Exercise goal = Search the material below for "black" and copy every line where it occurs.

Supplied material =
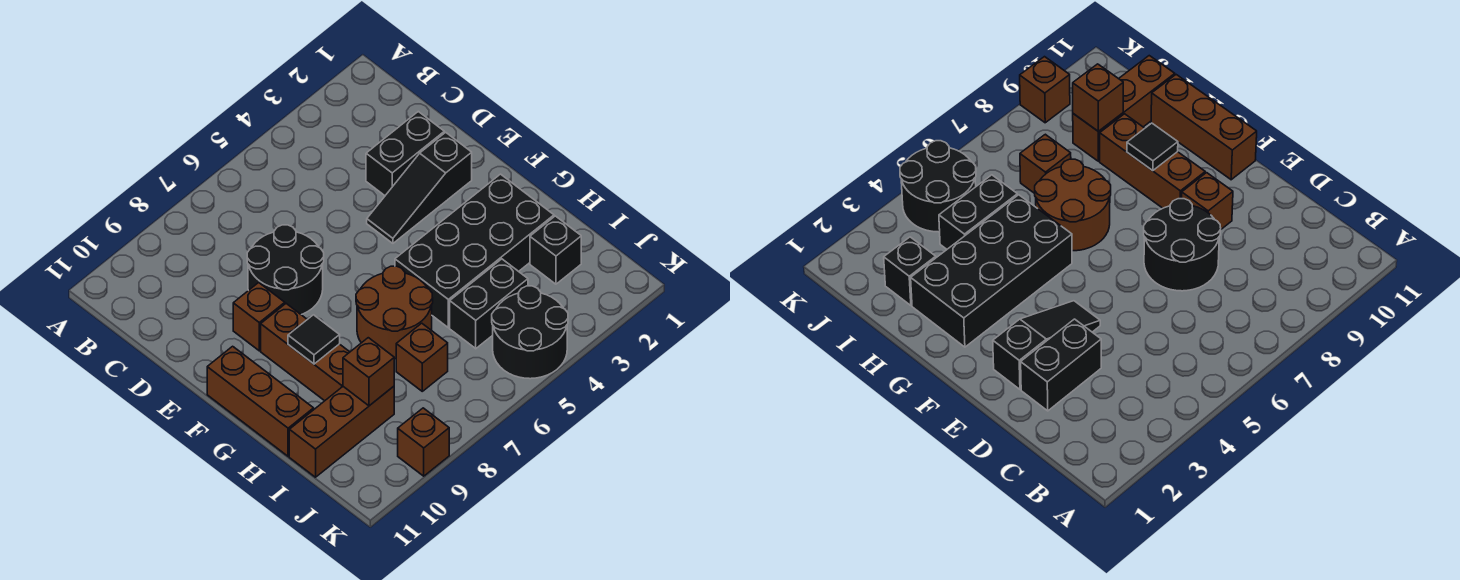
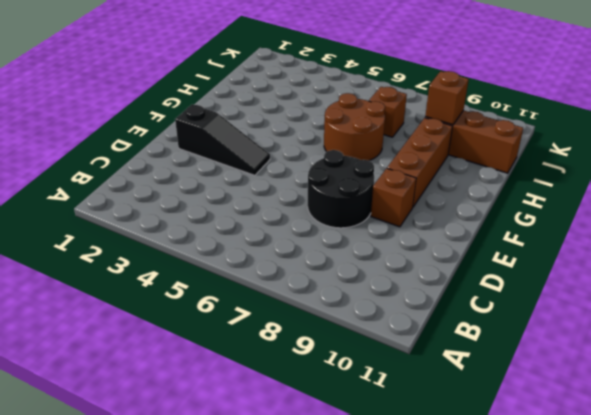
none -> black brick D2:D3 level 1
none -> brown brick F11:H11 level 1
none -> black brick G2:H5 level 1

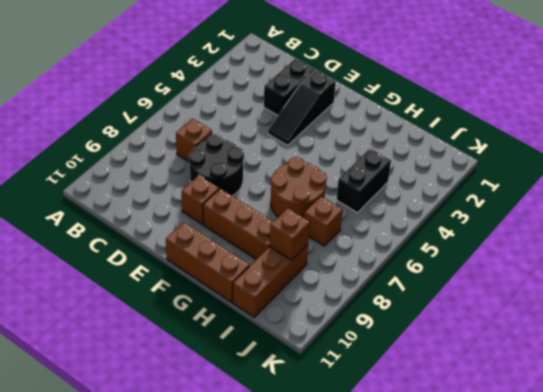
brown brick C7 level 1 -> brown brick K9 level 1
none -> black brick G2:H5 level 1
none -> black brick I2 level 1
none -> black round brick J4:K5 level 1

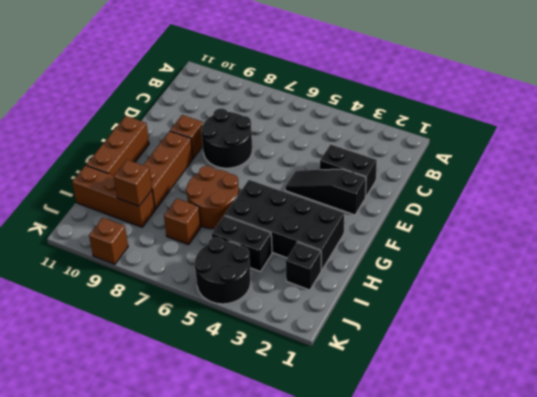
none -> black tile G9 level 2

Output of the task =
none -> black brick D2:D3 level 1
none -> black brick G2:H5 level 1
none -> black brick G2:H5 level 1
none -> black brick I2 level 1
none -> black round brick J4:K5 level 1
none -> black tile G9 level 2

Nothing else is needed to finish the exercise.